Task directions.
Return only the number of lines in the entries below that hold the word "degrees".

Extracted data.
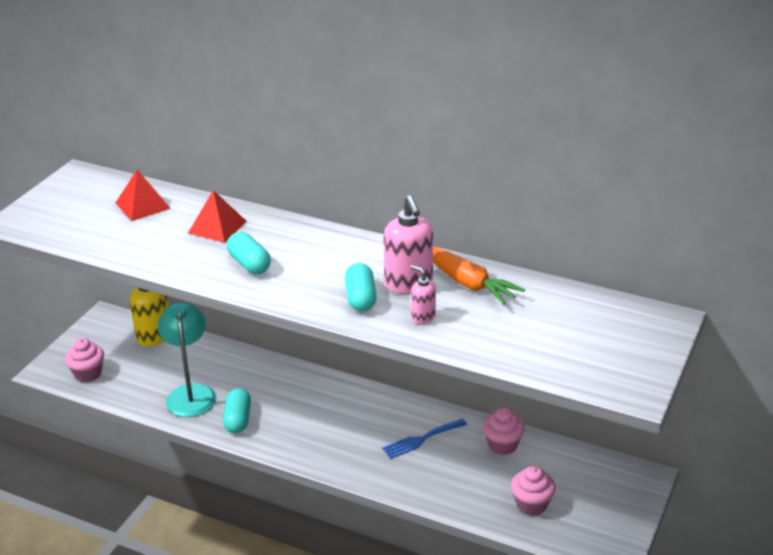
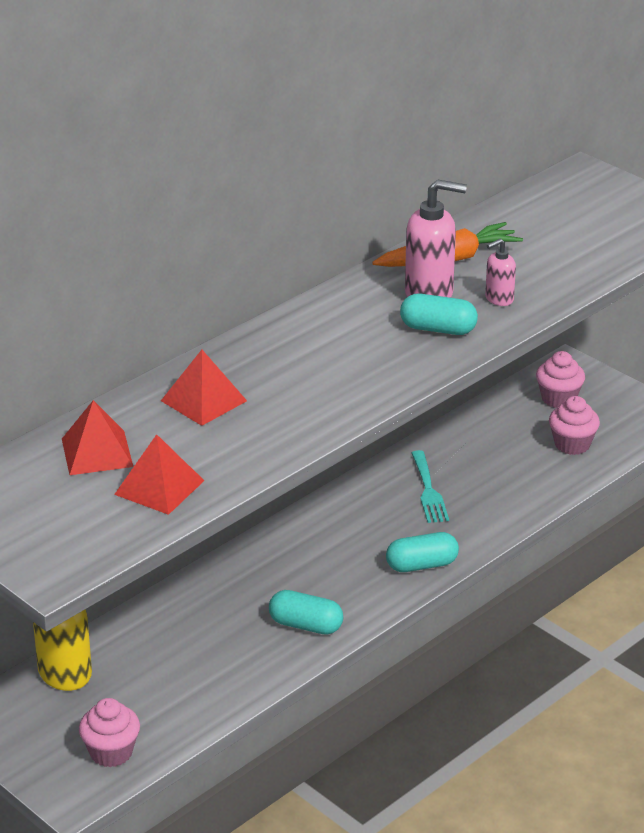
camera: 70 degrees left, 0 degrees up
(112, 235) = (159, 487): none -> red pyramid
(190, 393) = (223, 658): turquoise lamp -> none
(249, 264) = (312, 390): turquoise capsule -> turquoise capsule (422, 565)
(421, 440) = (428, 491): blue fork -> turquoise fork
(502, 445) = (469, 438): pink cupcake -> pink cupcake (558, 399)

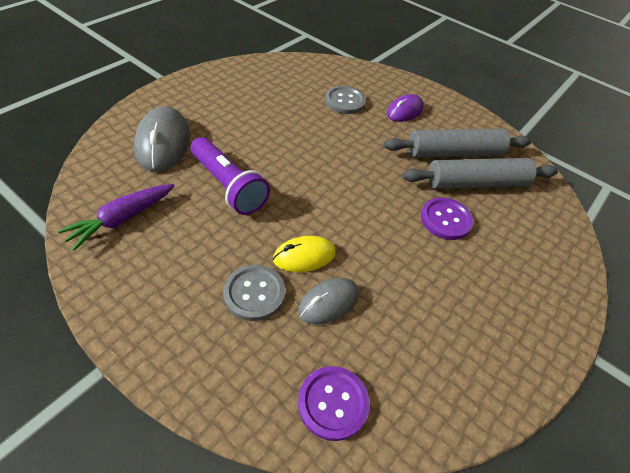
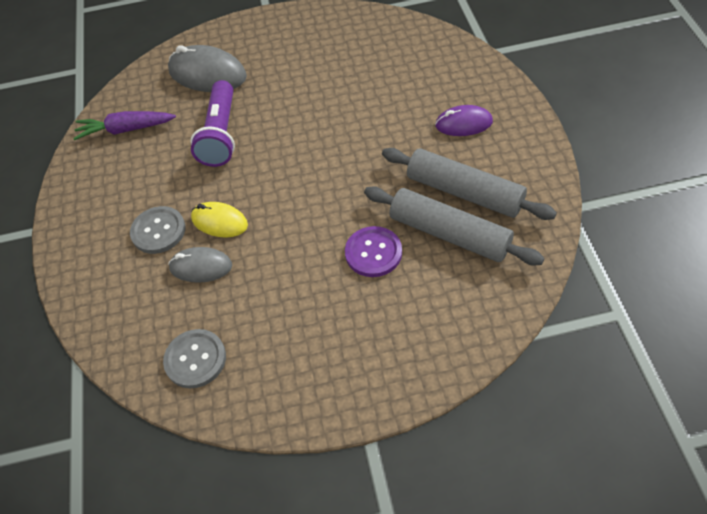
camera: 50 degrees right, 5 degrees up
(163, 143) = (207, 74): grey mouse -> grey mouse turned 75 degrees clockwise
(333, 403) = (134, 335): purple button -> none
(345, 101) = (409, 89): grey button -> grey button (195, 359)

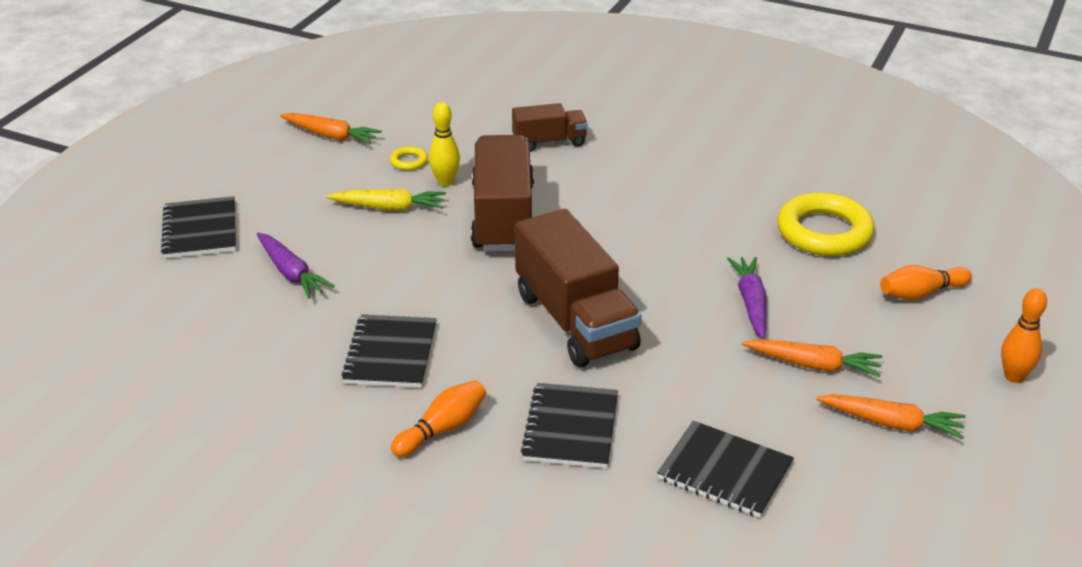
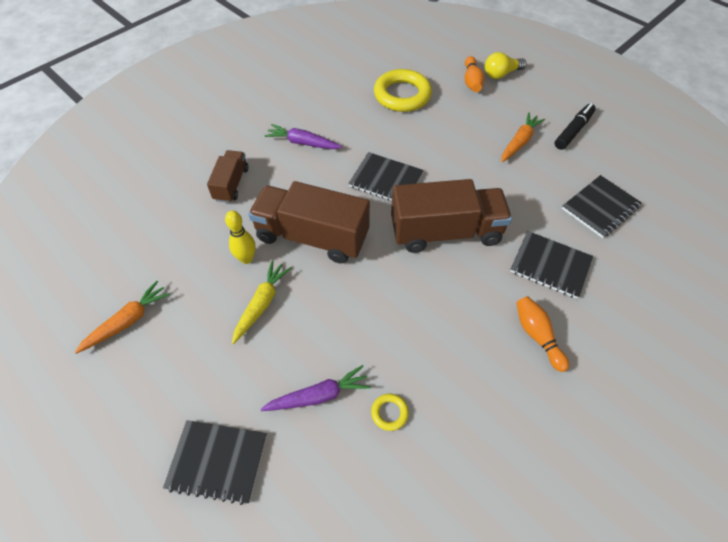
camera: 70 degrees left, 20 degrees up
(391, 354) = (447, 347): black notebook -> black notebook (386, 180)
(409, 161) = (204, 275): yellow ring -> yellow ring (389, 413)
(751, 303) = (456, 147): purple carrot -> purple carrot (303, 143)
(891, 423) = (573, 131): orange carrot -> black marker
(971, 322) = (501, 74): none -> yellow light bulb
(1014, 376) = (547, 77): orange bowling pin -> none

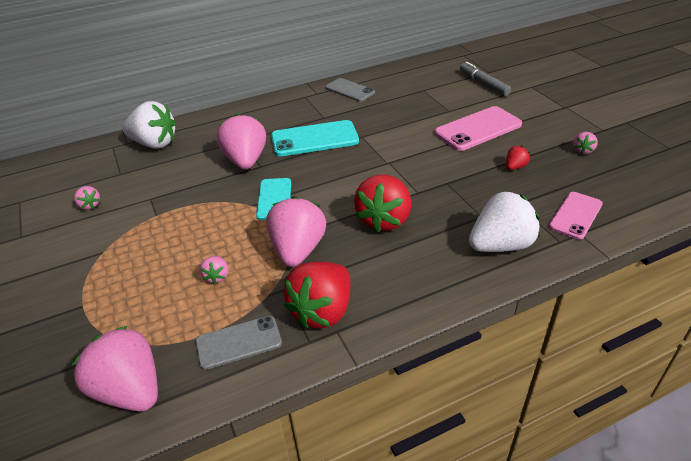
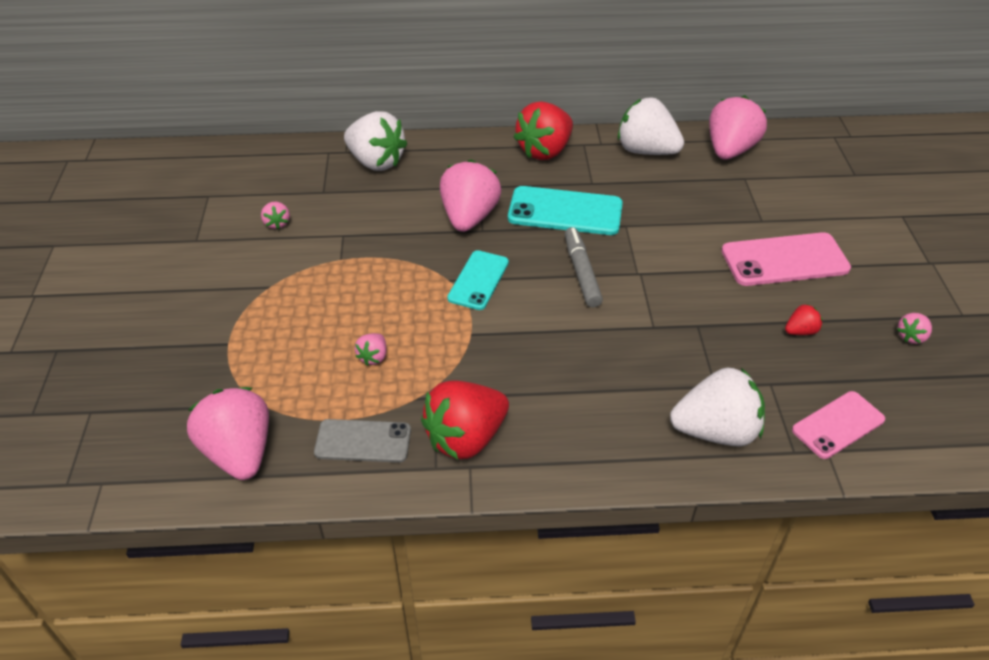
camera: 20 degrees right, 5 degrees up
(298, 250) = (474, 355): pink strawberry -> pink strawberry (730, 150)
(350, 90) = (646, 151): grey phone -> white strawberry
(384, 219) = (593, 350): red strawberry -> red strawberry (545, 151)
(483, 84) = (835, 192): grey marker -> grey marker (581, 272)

Exercise result.
5